*** STORED DATA ***

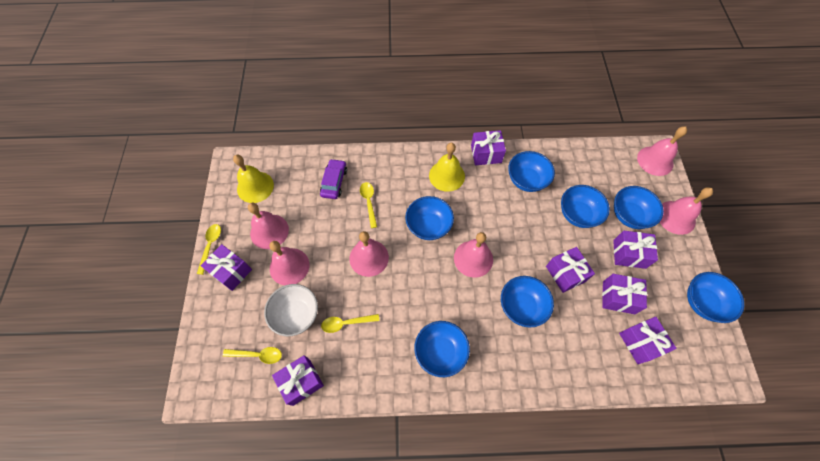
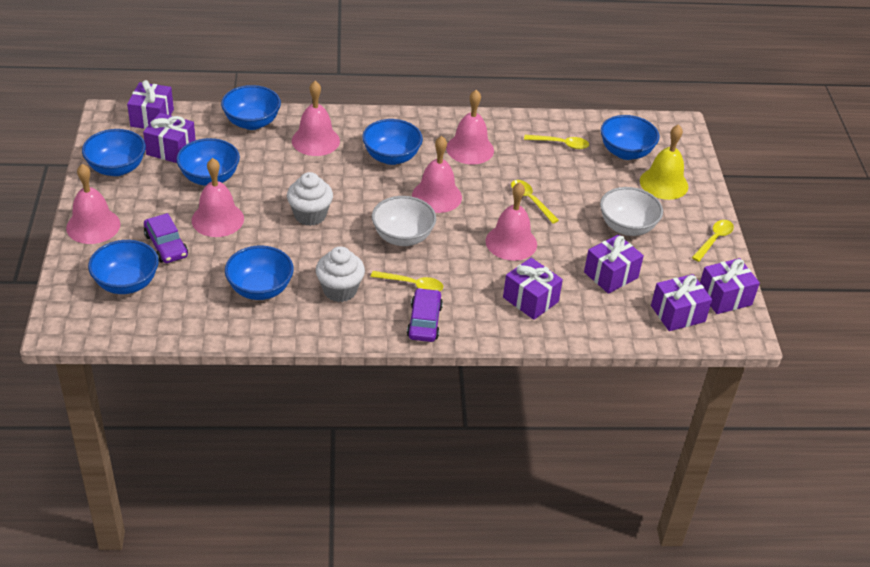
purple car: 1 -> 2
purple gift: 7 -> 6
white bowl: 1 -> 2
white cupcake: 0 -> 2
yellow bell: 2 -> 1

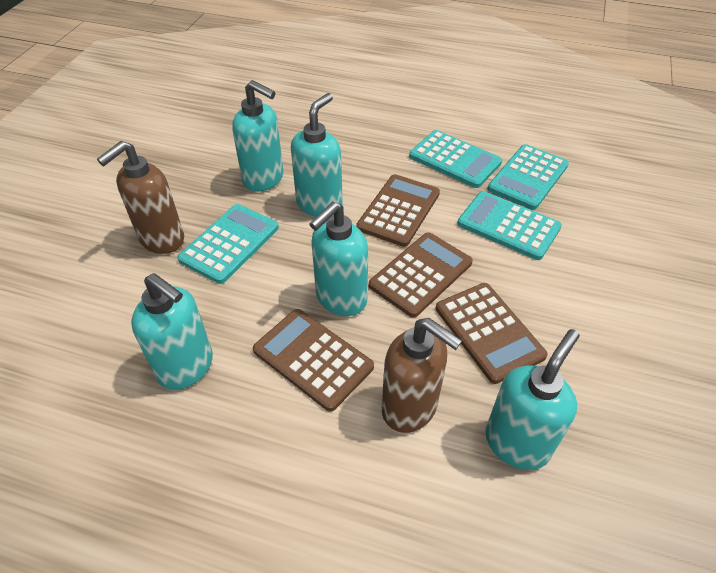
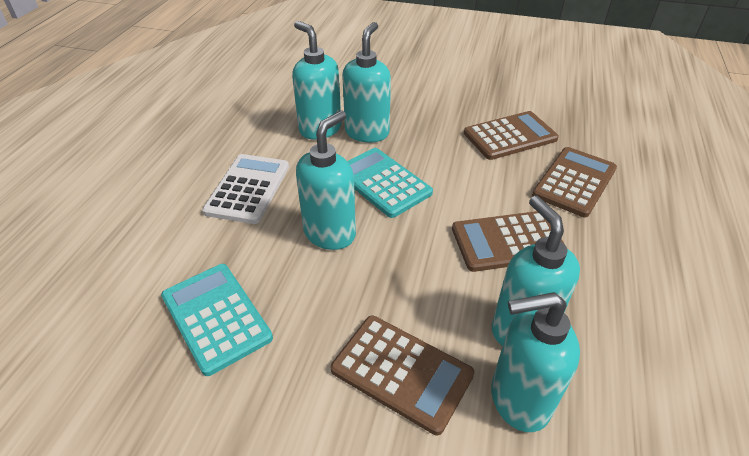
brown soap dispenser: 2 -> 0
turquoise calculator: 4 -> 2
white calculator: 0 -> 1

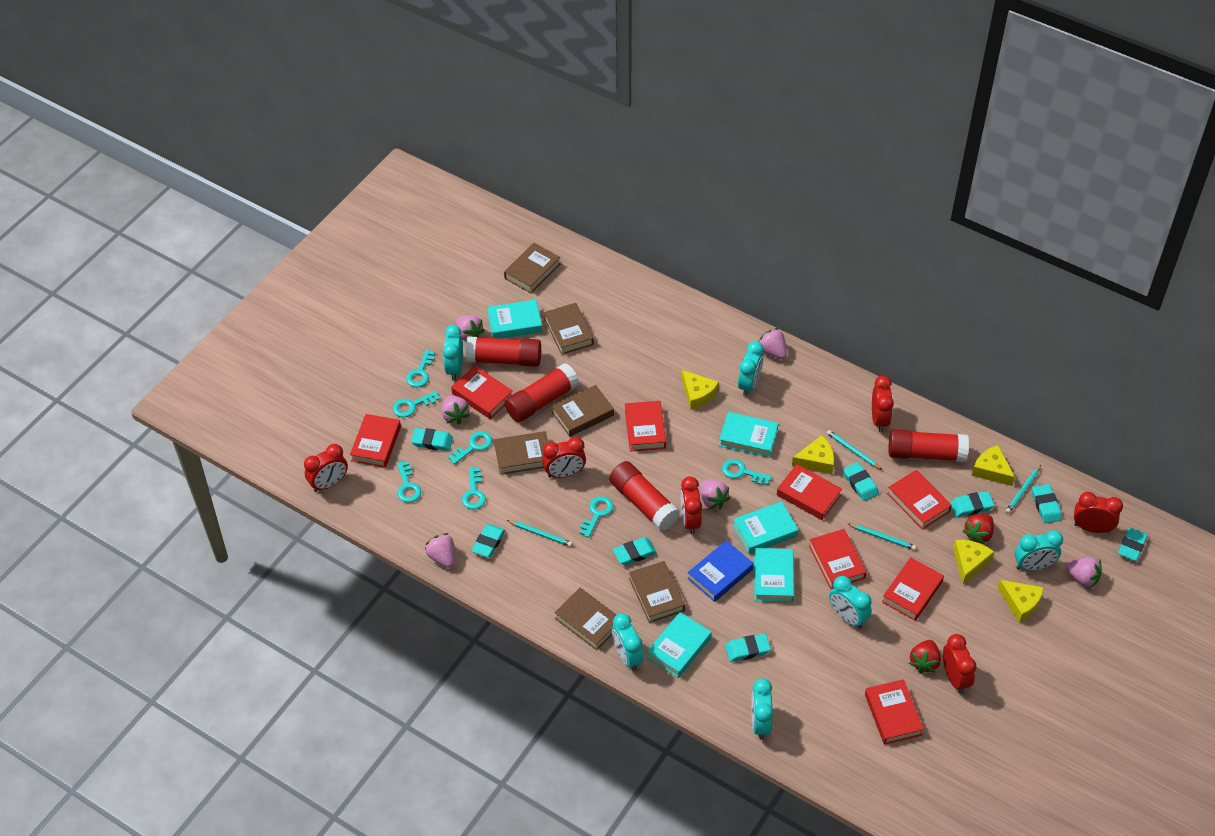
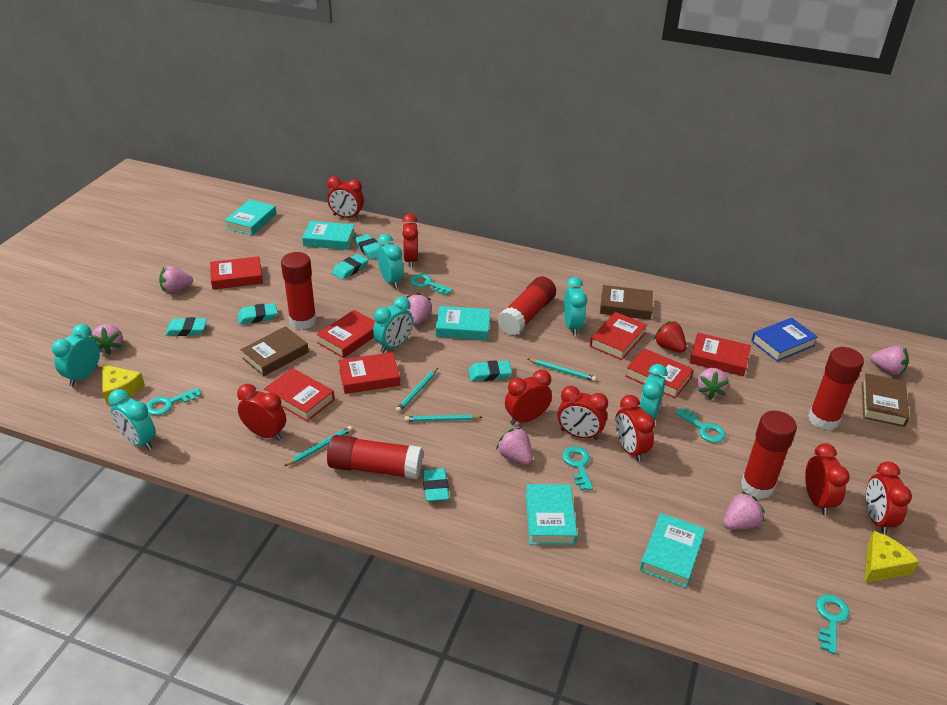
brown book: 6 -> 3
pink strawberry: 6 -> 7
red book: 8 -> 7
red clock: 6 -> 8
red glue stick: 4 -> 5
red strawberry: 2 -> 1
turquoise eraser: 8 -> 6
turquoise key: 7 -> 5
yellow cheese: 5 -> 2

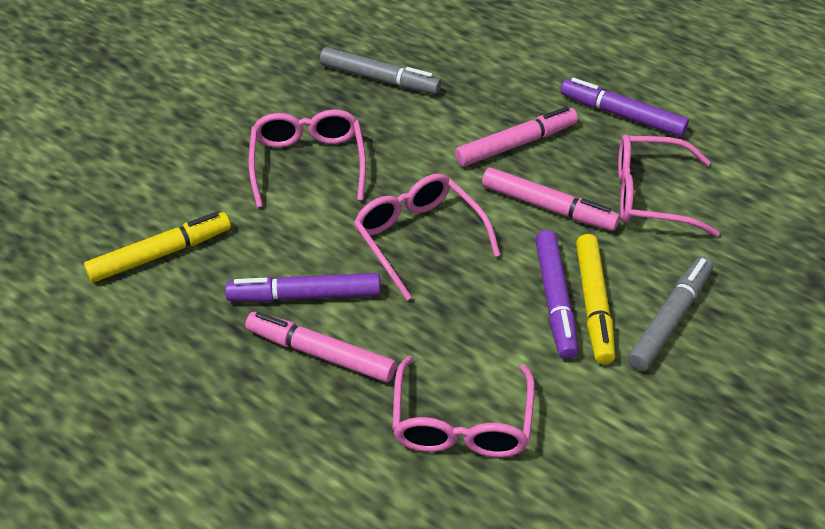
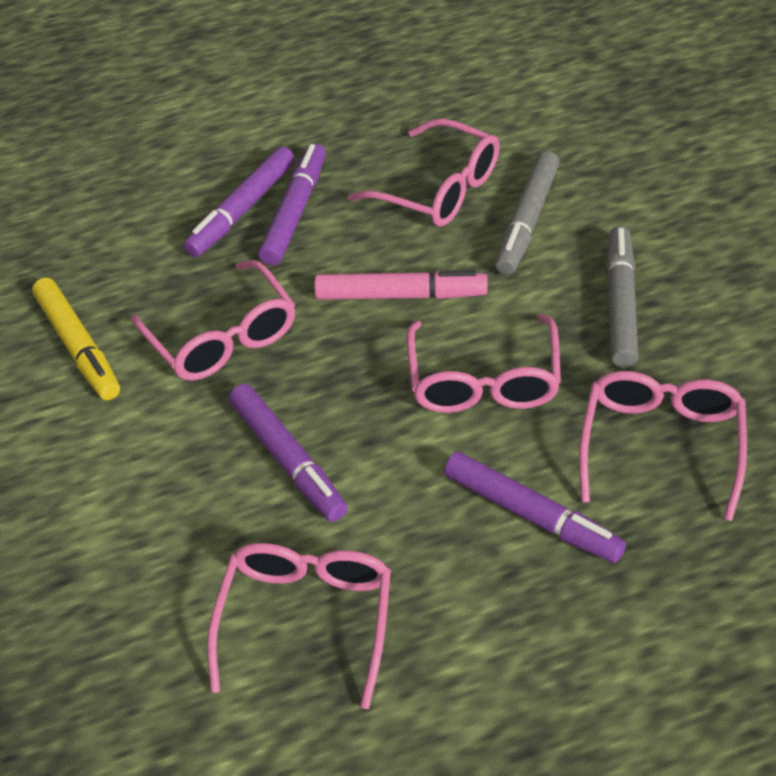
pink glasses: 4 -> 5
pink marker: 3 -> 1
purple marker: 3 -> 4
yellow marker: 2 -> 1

***

TASK GOAL - Repeat all of the records verbatim, leaving out the pictures.

ANSWER FOR THE TASK -
purple car: 1 -> 2
purple gift: 7 -> 6
white bowl: 1 -> 2
white cupcake: 0 -> 2
yellow bell: 2 -> 1

brown soap dispenser: 2 -> 0
turquoise calculator: 4 -> 2
white calculator: 0 -> 1

brown book: 6 -> 3
pink strawberry: 6 -> 7
red book: 8 -> 7
red clock: 6 -> 8
red glue stick: 4 -> 5
red strawberry: 2 -> 1
turquoise eraser: 8 -> 6
turquoise key: 7 -> 5
yellow cheese: 5 -> 2

pink glasses: 4 -> 5
pink marker: 3 -> 1
purple marker: 3 -> 4
yellow marker: 2 -> 1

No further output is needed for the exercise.